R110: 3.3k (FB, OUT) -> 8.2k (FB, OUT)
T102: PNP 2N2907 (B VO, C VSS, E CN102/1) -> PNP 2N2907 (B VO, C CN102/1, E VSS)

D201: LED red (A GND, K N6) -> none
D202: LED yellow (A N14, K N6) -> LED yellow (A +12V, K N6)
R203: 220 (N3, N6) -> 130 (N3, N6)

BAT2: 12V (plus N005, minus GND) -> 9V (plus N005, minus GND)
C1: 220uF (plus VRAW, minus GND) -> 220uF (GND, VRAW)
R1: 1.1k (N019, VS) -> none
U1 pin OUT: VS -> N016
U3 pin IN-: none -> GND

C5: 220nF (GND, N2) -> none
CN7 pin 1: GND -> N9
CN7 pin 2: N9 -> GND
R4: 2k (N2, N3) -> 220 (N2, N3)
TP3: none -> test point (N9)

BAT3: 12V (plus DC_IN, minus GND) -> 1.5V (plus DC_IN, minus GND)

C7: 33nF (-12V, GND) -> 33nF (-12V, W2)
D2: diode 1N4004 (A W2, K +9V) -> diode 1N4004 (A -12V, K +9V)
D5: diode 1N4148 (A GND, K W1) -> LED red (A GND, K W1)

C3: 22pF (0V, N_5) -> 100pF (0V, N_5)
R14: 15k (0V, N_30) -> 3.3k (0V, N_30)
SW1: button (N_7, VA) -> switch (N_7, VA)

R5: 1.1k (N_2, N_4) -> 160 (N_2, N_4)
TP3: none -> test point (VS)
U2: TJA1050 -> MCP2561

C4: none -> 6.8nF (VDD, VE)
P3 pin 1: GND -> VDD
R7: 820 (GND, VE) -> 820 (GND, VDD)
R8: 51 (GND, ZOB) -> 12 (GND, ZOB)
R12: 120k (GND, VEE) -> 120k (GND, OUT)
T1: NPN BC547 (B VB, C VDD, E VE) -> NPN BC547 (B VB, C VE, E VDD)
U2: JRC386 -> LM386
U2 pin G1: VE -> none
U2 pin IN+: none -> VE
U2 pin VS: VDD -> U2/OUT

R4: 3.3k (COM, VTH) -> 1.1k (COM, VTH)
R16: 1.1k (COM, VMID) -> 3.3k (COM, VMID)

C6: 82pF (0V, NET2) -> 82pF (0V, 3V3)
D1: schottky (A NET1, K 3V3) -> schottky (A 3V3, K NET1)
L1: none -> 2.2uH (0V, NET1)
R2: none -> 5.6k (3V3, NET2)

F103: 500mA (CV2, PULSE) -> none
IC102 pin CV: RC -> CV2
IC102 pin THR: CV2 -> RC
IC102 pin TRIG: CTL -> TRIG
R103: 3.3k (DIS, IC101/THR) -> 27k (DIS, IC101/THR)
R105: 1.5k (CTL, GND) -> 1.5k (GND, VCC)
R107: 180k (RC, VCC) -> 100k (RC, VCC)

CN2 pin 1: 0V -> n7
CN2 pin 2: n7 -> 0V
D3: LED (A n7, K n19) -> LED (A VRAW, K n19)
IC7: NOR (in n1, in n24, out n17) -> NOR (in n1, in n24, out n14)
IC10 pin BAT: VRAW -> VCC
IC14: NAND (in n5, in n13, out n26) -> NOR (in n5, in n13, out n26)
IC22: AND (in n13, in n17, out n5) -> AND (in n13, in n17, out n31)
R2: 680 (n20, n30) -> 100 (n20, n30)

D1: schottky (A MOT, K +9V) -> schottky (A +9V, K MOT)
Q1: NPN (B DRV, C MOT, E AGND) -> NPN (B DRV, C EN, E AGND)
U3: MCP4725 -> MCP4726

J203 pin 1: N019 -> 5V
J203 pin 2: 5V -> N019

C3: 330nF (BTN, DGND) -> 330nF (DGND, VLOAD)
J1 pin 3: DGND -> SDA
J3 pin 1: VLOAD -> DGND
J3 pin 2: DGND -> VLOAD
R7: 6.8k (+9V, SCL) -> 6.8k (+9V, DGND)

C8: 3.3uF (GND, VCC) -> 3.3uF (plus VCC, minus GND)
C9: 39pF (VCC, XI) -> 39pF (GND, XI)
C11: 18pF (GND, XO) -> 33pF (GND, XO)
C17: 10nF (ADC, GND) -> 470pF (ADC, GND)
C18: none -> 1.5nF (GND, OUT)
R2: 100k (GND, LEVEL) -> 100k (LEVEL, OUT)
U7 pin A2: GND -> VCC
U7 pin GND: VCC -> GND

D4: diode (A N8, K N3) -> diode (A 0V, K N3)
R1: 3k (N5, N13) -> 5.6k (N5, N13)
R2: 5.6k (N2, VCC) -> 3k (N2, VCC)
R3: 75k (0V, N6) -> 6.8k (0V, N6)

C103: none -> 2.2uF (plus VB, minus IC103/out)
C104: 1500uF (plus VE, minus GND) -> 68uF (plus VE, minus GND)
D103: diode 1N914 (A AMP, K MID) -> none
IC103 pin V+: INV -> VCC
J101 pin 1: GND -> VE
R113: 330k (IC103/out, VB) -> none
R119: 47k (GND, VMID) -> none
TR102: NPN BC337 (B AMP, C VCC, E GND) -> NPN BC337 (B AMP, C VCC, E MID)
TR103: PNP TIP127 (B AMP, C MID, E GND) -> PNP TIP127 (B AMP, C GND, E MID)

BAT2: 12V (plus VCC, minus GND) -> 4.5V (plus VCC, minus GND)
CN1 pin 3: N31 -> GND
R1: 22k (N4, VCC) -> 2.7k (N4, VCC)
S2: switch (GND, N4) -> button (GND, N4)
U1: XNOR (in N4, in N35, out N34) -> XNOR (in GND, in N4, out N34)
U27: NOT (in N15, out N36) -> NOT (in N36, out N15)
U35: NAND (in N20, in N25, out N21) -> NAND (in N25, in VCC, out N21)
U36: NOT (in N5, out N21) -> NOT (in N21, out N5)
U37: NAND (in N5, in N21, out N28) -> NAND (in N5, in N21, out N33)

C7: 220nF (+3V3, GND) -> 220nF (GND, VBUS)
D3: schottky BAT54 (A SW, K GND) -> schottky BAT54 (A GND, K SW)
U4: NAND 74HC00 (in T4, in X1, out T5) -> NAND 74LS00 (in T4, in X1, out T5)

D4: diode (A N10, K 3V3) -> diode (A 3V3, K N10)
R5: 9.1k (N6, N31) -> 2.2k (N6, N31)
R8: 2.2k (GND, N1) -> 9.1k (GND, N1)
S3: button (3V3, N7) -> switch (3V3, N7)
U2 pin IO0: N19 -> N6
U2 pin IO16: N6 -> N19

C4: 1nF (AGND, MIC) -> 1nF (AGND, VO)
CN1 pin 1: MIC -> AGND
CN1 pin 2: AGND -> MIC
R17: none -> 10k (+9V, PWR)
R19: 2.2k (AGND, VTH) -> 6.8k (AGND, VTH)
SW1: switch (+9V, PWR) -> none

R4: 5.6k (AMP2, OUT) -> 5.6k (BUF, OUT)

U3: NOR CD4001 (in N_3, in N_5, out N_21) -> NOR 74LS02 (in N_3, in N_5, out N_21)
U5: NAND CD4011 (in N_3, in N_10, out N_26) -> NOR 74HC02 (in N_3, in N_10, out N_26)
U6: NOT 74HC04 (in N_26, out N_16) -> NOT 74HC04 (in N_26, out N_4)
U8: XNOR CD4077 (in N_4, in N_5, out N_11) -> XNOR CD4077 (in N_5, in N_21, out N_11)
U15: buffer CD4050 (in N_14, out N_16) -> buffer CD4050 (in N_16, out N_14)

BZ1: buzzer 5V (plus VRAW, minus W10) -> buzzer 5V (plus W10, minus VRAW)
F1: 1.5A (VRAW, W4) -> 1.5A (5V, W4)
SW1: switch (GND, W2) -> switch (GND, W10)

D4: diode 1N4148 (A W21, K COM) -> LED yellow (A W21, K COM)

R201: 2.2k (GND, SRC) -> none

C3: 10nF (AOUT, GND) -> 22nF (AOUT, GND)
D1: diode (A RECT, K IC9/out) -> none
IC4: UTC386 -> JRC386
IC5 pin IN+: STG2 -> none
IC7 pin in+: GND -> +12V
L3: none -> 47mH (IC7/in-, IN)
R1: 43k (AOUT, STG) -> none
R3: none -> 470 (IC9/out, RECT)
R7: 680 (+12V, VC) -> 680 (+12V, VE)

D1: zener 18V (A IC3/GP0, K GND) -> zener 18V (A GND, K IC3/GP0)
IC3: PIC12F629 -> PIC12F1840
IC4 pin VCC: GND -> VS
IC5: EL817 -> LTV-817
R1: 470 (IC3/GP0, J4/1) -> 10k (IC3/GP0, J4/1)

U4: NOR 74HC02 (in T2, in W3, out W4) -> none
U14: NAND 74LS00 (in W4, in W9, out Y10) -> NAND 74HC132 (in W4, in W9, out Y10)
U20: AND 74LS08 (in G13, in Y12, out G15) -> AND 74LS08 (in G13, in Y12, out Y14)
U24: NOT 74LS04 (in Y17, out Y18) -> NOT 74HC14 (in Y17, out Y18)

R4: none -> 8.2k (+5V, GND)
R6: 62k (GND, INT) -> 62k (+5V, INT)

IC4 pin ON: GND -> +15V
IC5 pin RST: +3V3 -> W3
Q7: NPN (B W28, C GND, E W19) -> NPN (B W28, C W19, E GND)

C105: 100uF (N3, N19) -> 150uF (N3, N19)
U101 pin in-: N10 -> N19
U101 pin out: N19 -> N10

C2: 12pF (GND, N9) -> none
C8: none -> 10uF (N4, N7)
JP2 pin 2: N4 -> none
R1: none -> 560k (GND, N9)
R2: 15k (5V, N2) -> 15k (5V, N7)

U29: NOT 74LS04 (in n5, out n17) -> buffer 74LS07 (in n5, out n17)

▶ Exercise objective
Could you return exactly the lines above from the line with "IC102 pin CV: RC -> CV2" to the line with "C11: 18pF (GND, XO) -> 33pF (GND, XO)", both included, and nothing else?

▶ Exercise response
IC102 pin CV: RC -> CV2
IC102 pin THR: CV2 -> RC
IC102 pin TRIG: CTL -> TRIG
R103: 3.3k (DIS, IC101/THR) -> 27k (DIS, IC101/THR)
R105: 1.5k (CTL, GND) -> 1.5k (GND, VCC)
R107: 180k (RC, VCC) -> 100k (RC, VCC)

CN2 pin 1: 0V -> n7
CN2 pin 2: n7 -> 0V
D3: LED (A n7, K n19) -> LED (A VRAW, K n19)
IC7: NOR (in n1, in n24, out n17) -> NOR (in n1, in n24, out n14)
IC10 pin BAT: VRAW -> VCC
IC14: NAND (in n5, in n13, out n26) -> NOR (in n5, in n13, out n26)
IC22: AND (in n13, in n17, out n5) -> AND (in n13, in n17, out n31)
R2: 680 (n20, n30) -> 100 (n20, n30)

D1: schottky (A MOT, K +9V) -> schottky (A +9V, K MOT)
Q1: NPN (B DRV, C MOT, E AGND) -> NPN (B DRV, C EN, E AGND)
U3: MCP4725 -> MCP4726

J203 pin 1: N019 -> 5V
J203 pin 2: 5V -> N019

C3: 330nF (BTN, DGND) -> 330nF (DGND, VLOAD)
J1 pin 3: DGND -> SDA
J3 pin 1: VLOAD -> DGND
J3 pin 2: DGND -> VLOAD
R7: 6.8k (+9V, SCL) -> 6.8k (+9V, DGND)

C8: 3.3uF (GND, VCC) -> 3.3uF (plus VCC, minus GND)
C9: 39pF (VCC, XI) -> 39pF (GND, XI)
C11: 18pF (GND, XO) -> 33pF (GND, XO)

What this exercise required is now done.